- **EXERCISE REQUIREMENTS**
Would you please output the lines of the data below from the one containing "R4: 1.5k (EN_N, VDD) -> none" to the end, exactly and with nothing added?

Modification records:
-=-=-

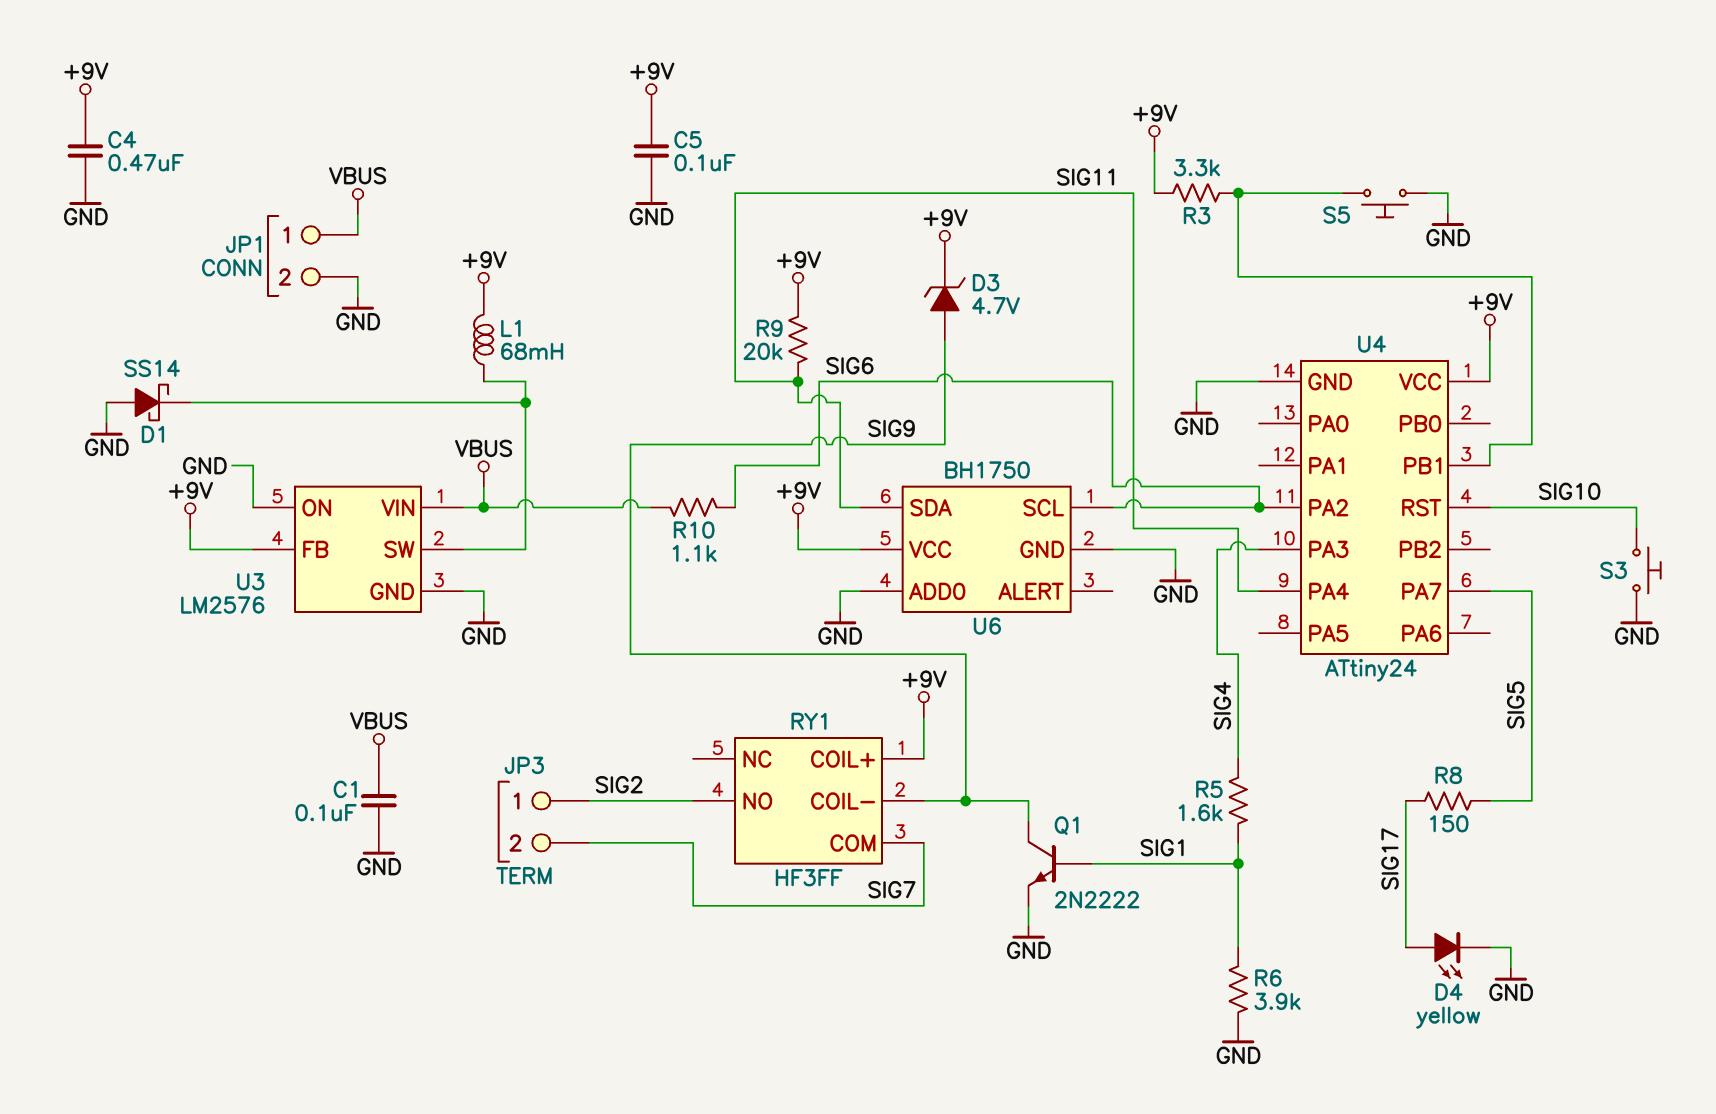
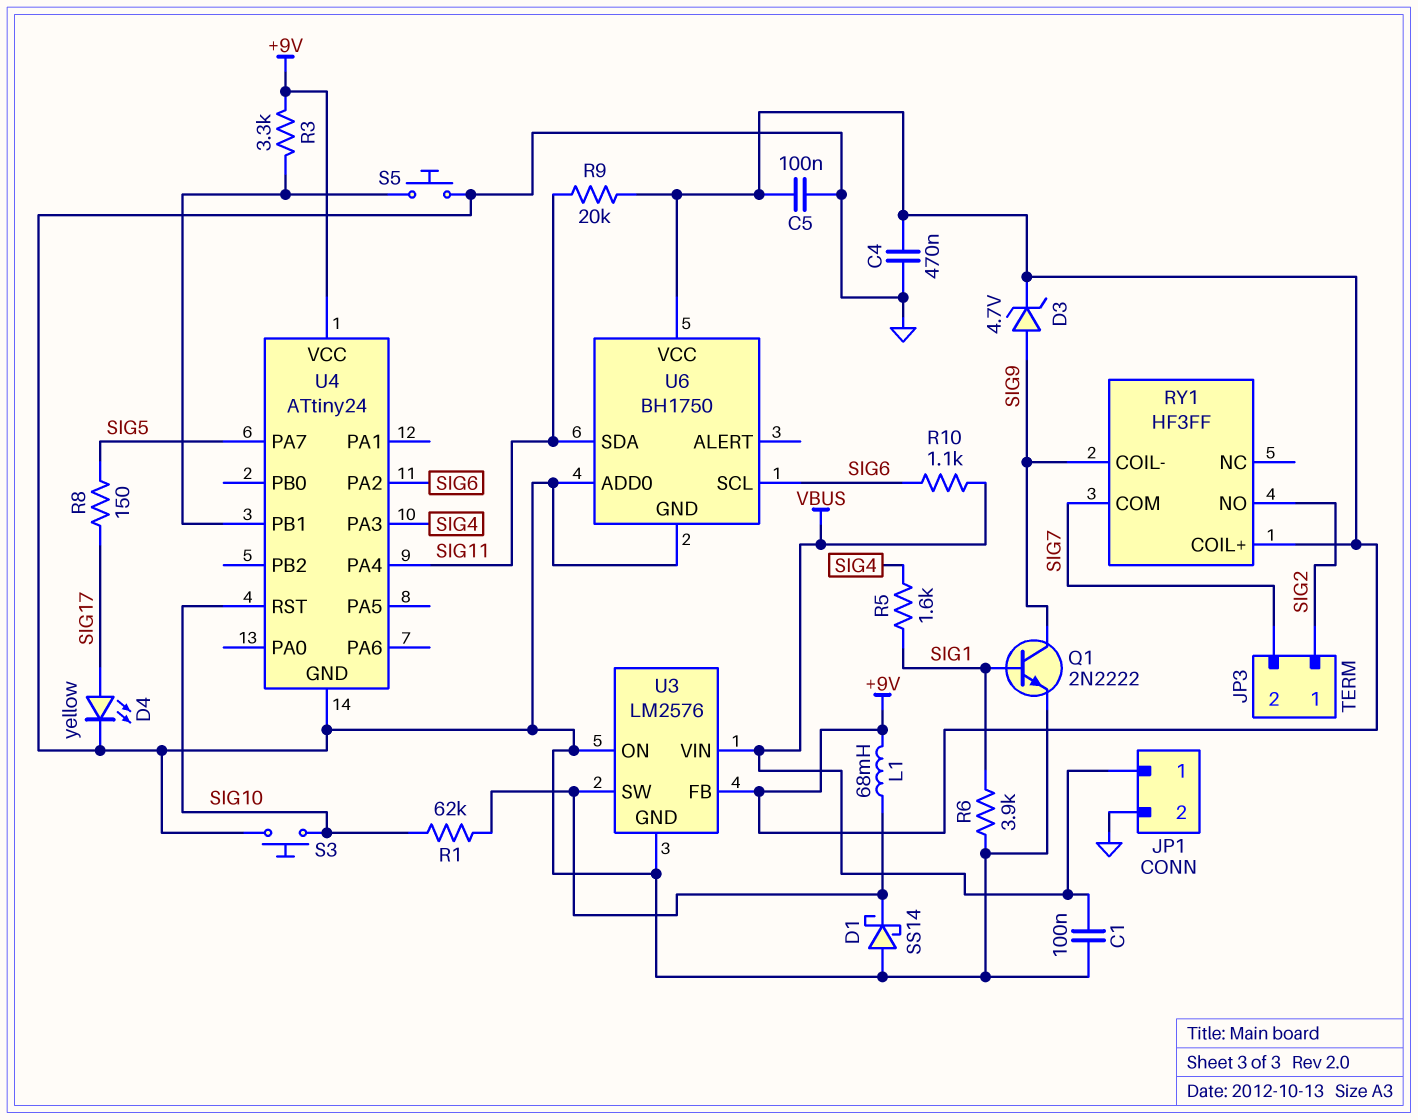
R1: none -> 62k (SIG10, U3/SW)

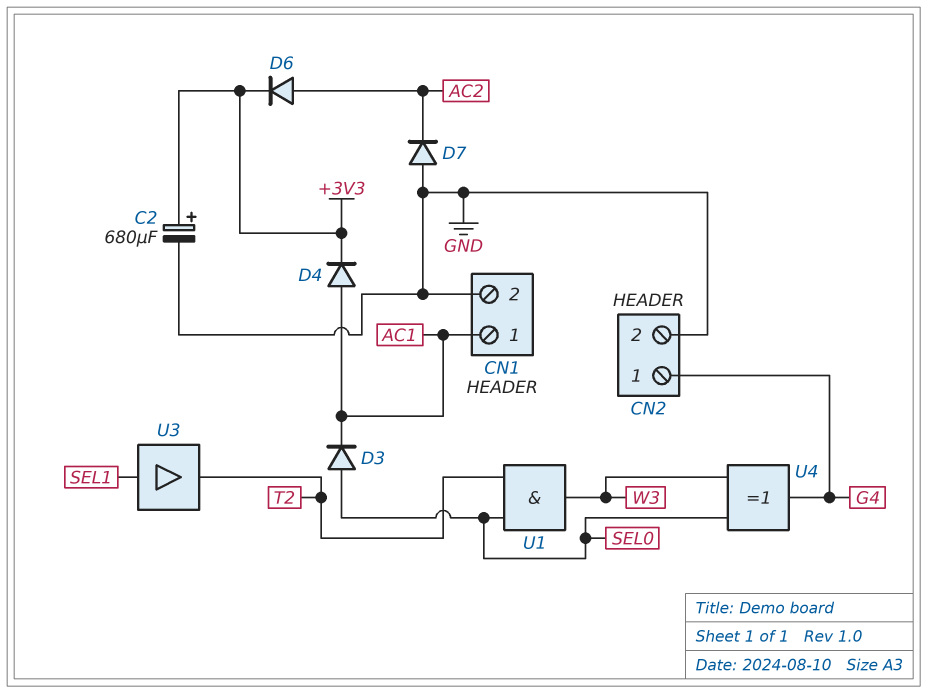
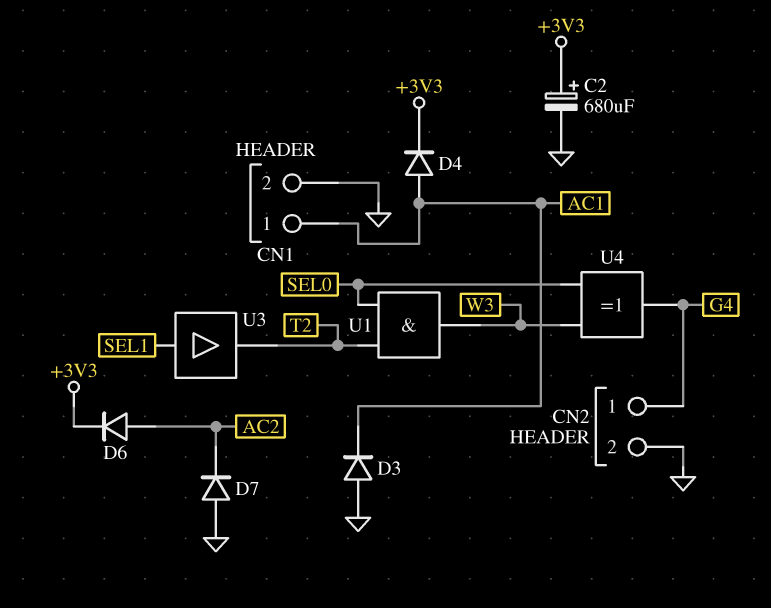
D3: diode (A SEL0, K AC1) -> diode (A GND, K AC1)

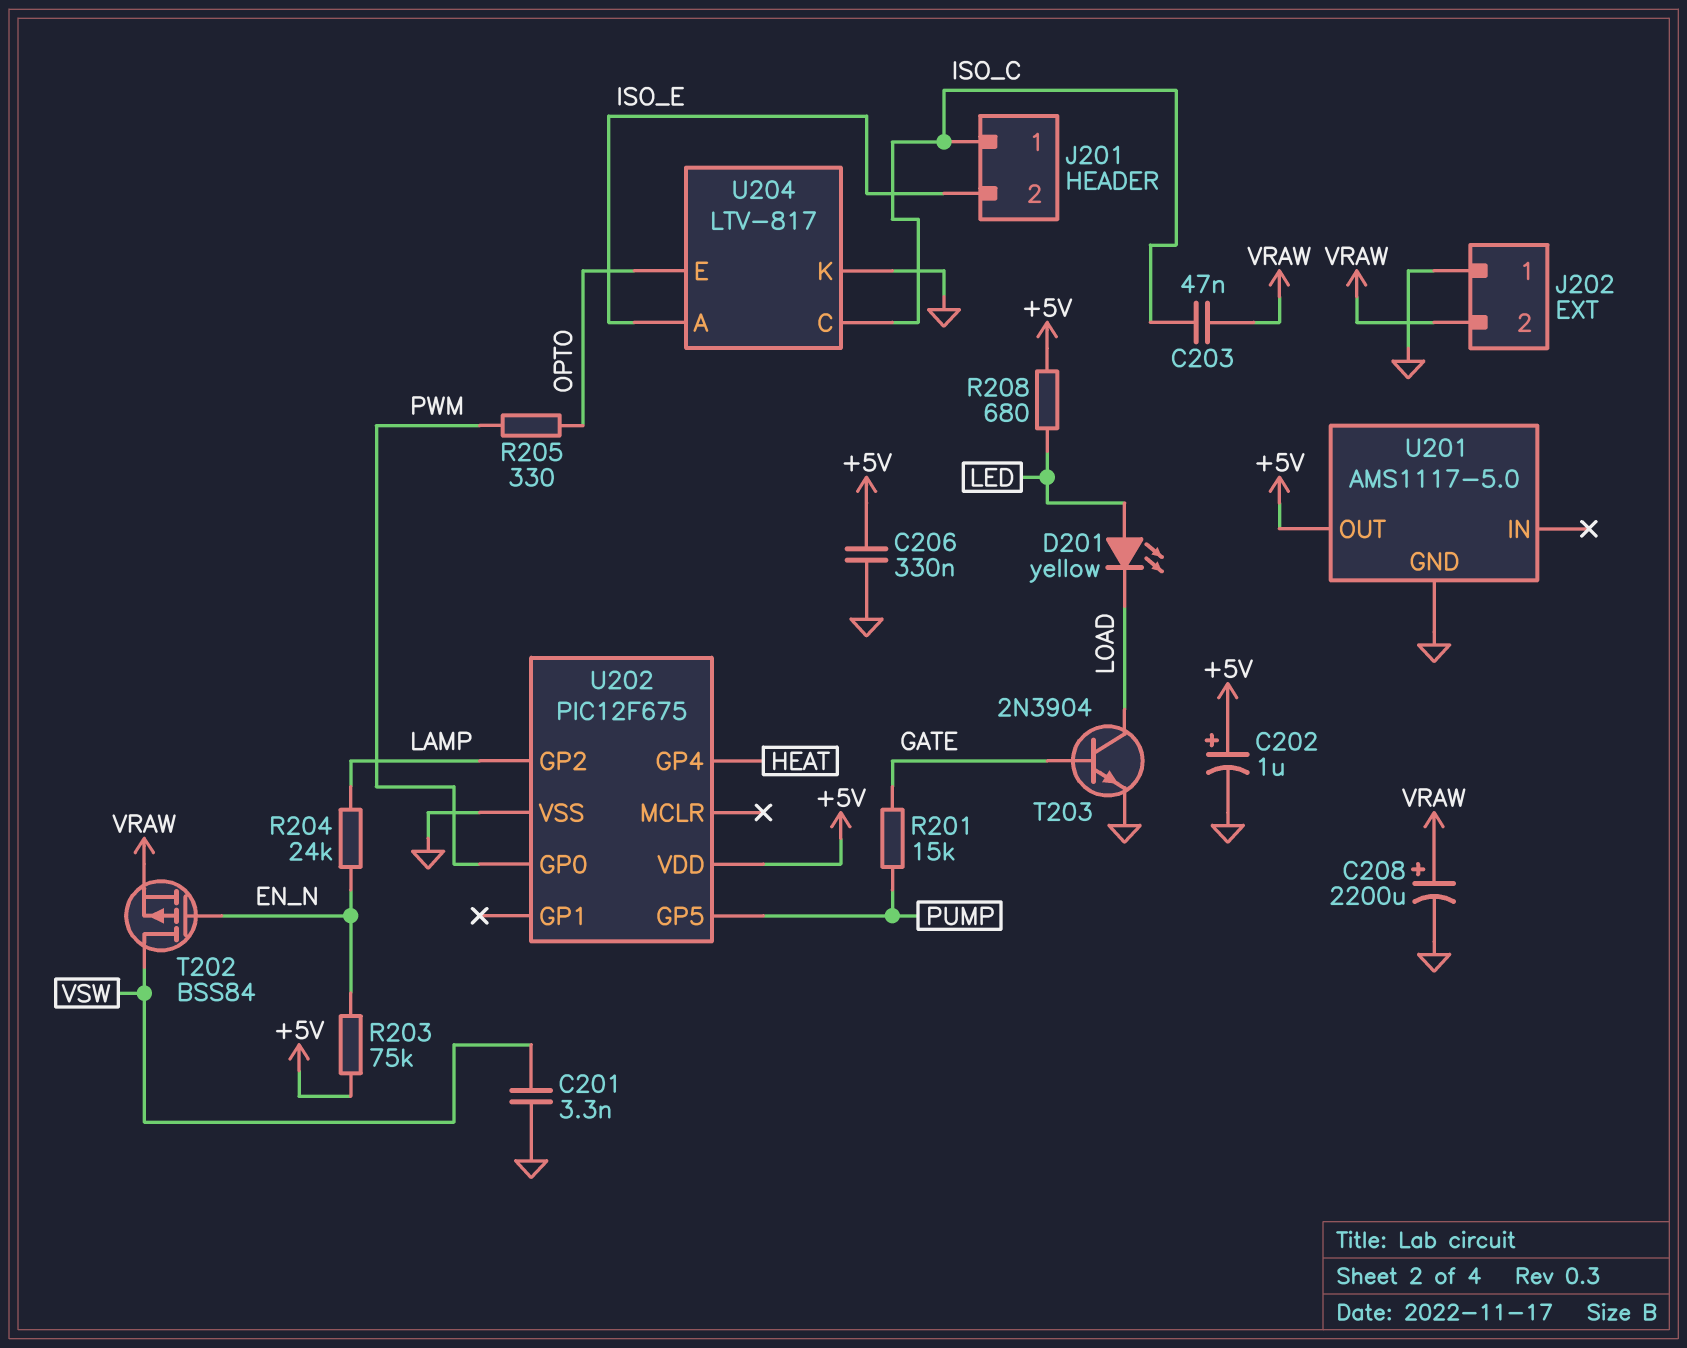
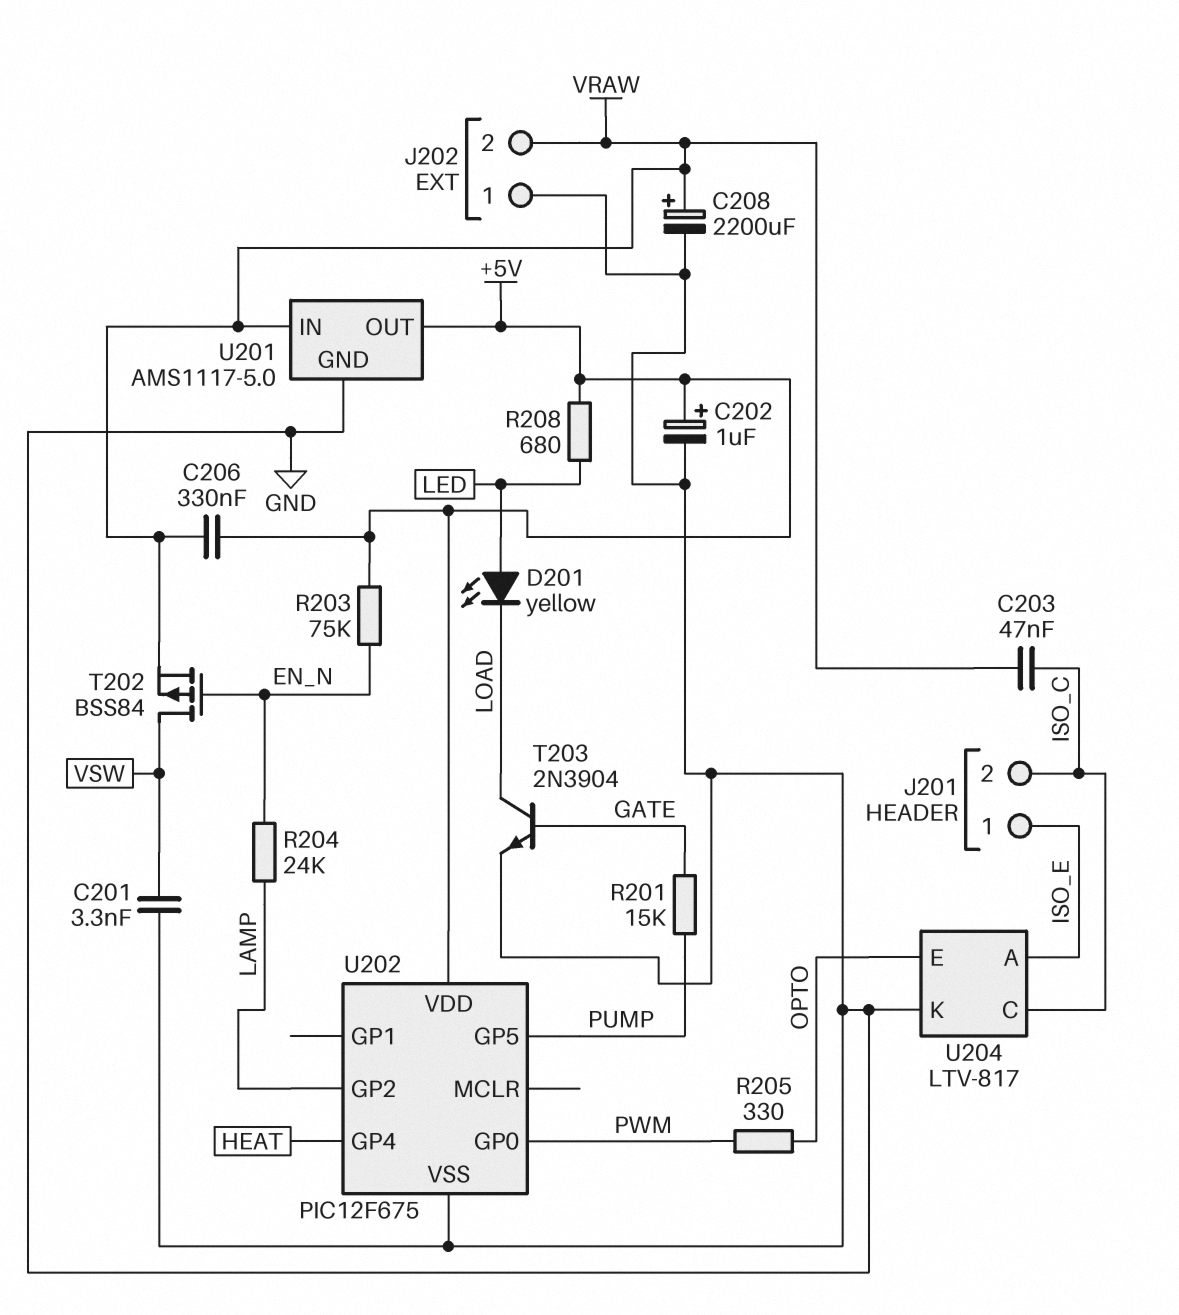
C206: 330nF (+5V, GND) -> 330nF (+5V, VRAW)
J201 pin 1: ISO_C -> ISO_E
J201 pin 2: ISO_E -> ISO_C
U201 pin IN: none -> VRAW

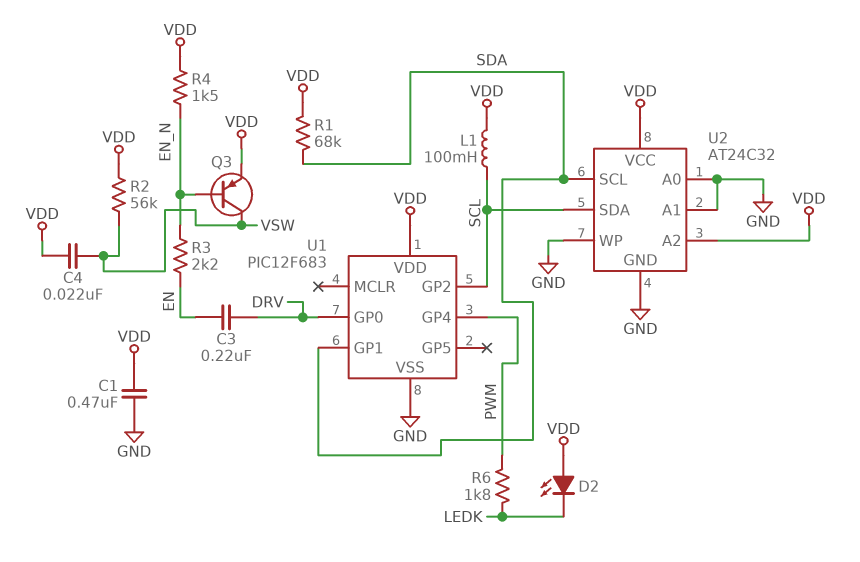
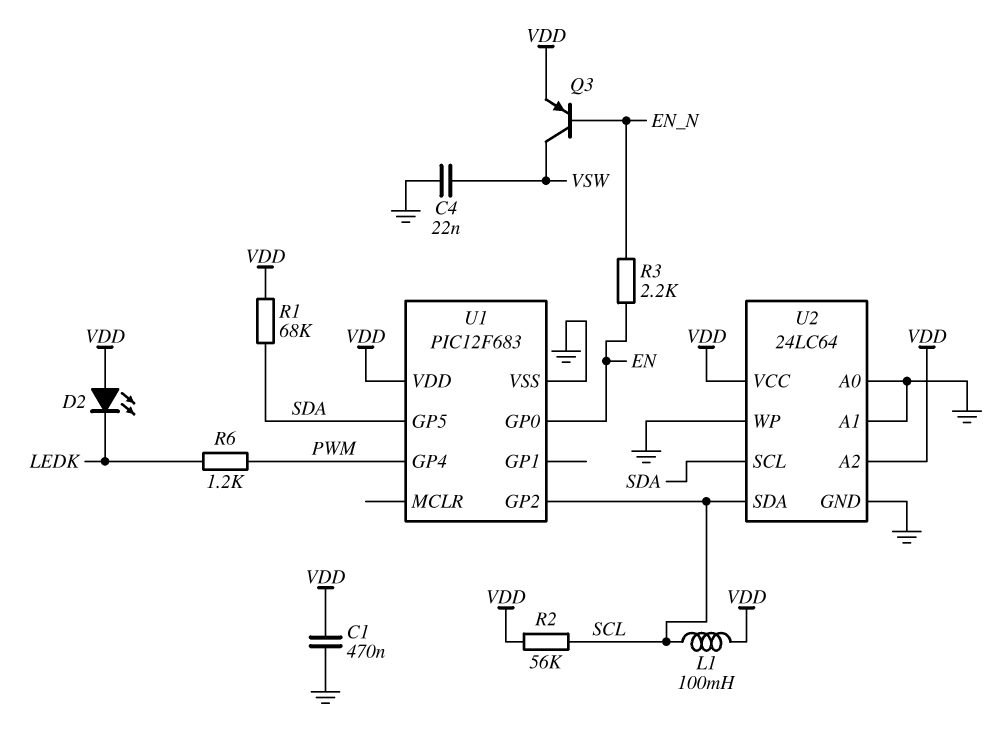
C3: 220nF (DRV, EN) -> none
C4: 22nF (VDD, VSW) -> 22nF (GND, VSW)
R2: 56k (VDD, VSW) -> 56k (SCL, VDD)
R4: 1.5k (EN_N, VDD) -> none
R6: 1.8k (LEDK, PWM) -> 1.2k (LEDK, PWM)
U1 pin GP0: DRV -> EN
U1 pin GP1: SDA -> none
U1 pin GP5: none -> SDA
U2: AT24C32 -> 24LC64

-=-=-

- **RESPONSE BELOW**
R4: 1.5k (EN_N, VDD) -> none
R6: 1.8k (LEDK, PWM) -> 1.2k (LEDK, PWM)
U1 pin GP0: DRV -> EN
U1 pin GP1: SDA -> none
U1 pin GP5: none -> SDA
U2: AT24C32 -> 24LC64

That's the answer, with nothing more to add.